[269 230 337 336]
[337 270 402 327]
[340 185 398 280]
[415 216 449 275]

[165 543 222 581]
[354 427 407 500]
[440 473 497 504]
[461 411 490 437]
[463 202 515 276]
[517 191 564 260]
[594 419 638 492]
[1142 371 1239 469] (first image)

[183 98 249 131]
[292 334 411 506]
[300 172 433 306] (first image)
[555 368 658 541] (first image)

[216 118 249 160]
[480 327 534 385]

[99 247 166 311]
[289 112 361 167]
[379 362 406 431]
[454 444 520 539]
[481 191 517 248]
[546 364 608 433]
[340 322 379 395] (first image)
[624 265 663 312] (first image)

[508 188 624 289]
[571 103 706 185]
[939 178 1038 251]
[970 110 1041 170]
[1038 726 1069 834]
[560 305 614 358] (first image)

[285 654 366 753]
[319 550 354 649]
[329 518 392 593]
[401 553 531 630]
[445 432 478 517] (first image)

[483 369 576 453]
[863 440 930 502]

+++++

Each line that contains the word "first" adds to the total; give the total for the material and nothing else.

● **REPLY TO THE TASK**
7